**Record set**
- - -

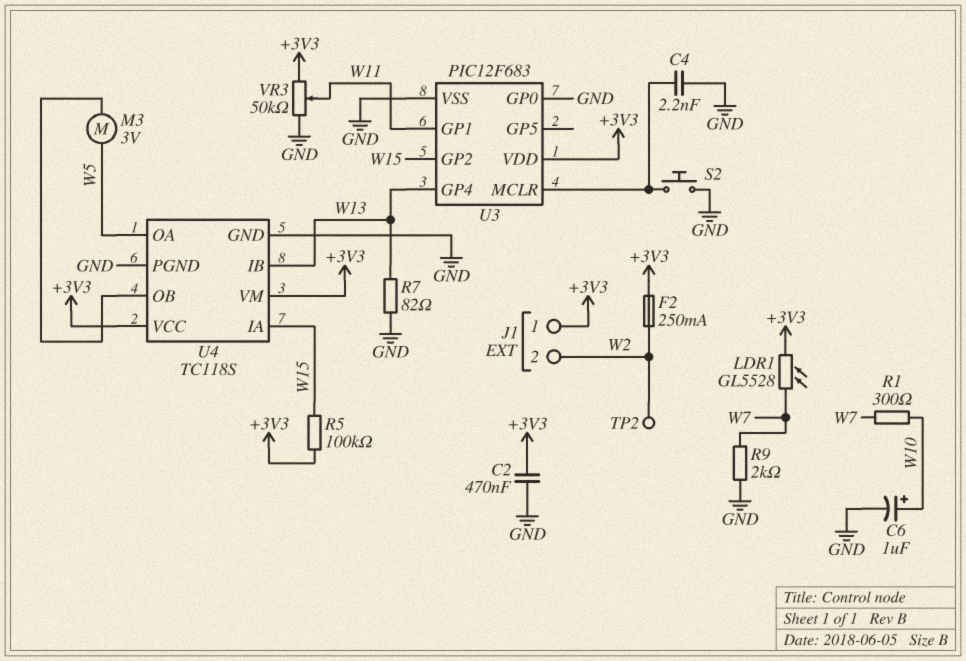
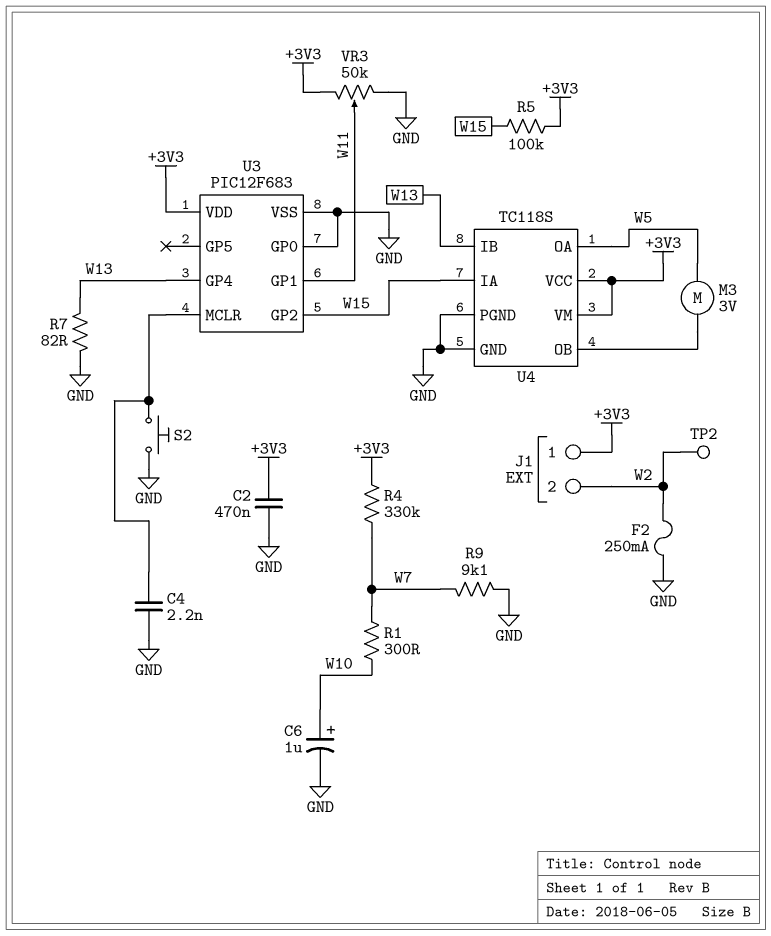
F2: 250mA (+3V3, W2) -> 250mA (GND, W2)
LDR1: GL5528 (+3V3, W7) -> none
R4: none -> 330k (+3V3, W7)
R9: 2k (GND, W7) -> 9.1k (GND, W7)

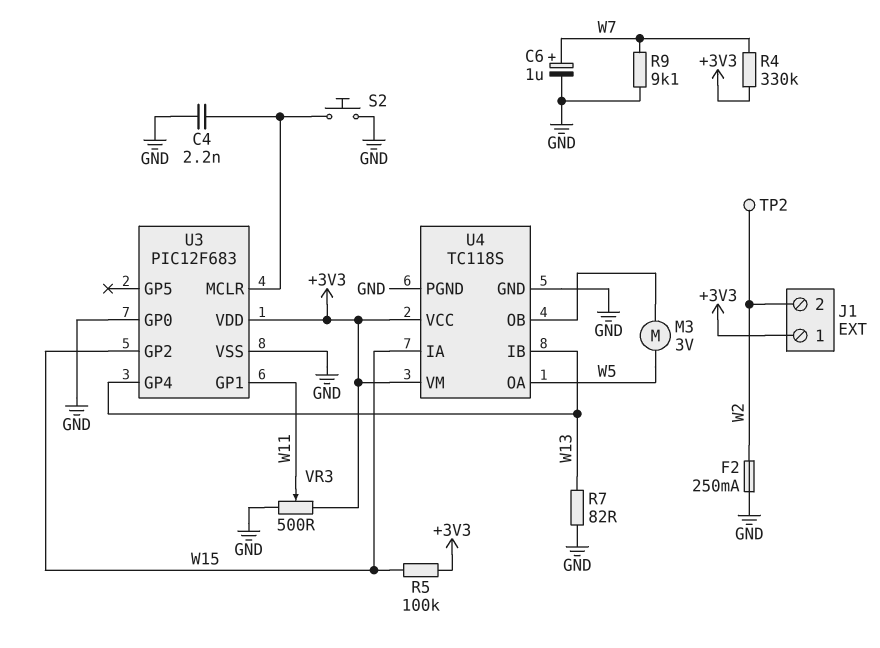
C2: 470nF (+3V3, GND) -> none
C6: 1uF (plus W10, minus GND) -> 1uF (plus W7, minus GND)
R1: 300 (W7, W10) -> none
VR3: 50k (+3V3, GND, wiper W11) -> 500 (+3V3, GND, wiper W11)

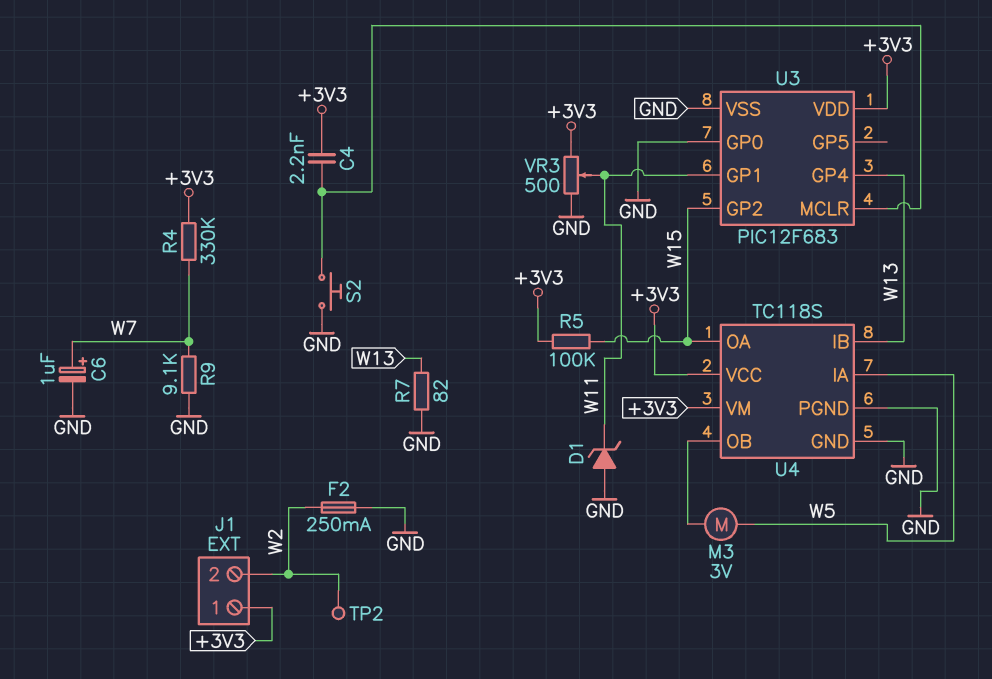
C4: 2.2nF (GND, U3/MCLR) -> 2.2nF (+3V3, U3/MCLR)
D1: none -> zener (A GND, K W11)
U4 pin IA: W15 -> W5
U4 pin OA: W5 -> W15

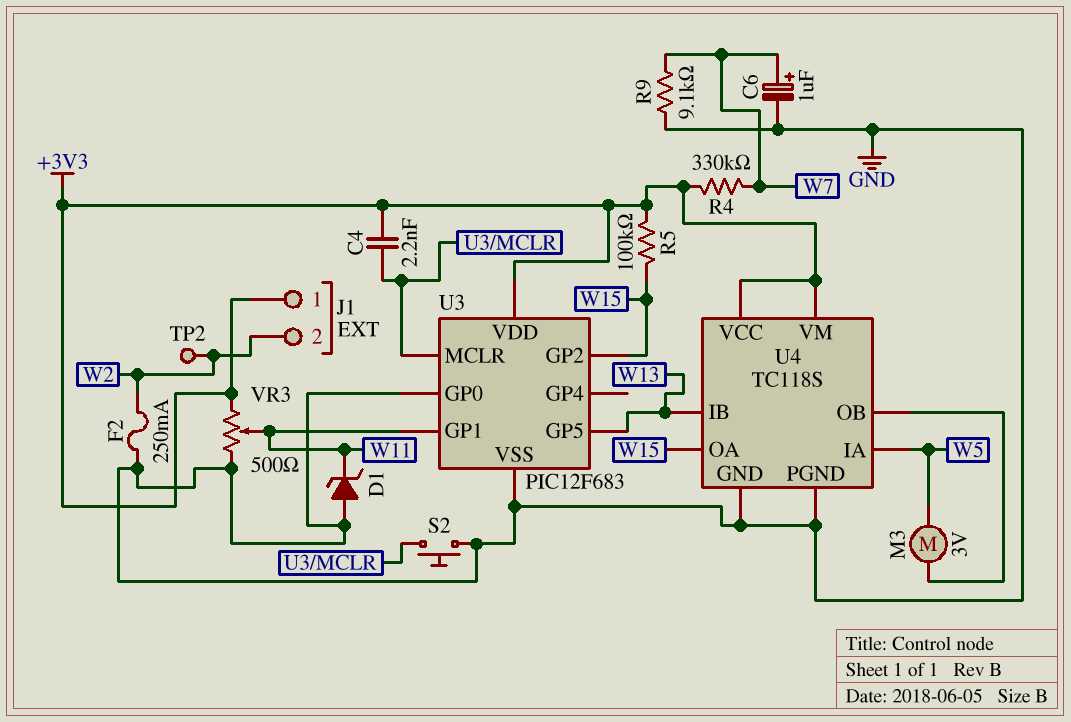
R7: 82 (GND, W13) -> none
U3 pin GP4: W13 -> none
U3 pin GP5: none -> W13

- - -

**Task directions**
Please retype, exactly as they appear, the lines from the one with "C2: 470nF (+3V3, GND) -> none" through the final line of the material, both included, and drop any pictures.

**Your solution**
C2: 470nF (+3V3, GND) -> none
C6: 1uF (plus W10, minus GND) -> 1uF (plus W7, minus GND)
R1: 300 (W7, W10) -> none
VR3: 50k (+3V3, GND, wiper W11) -> 500 (+3V3, GND, wiper W11)

C4: 2.2nF (GND, U3/MCLR) -> 2.2nF (+3V3, U3/MCLR)
D1: none -> zener (A GND, K W11)
U4 pin IA: W15 -> W5
U4 pin OA: W5 -> W15

R7: 82 (GND, W13) -> none
U3 pin GP4: W13 -> none
U3 pin GP5: none -> W13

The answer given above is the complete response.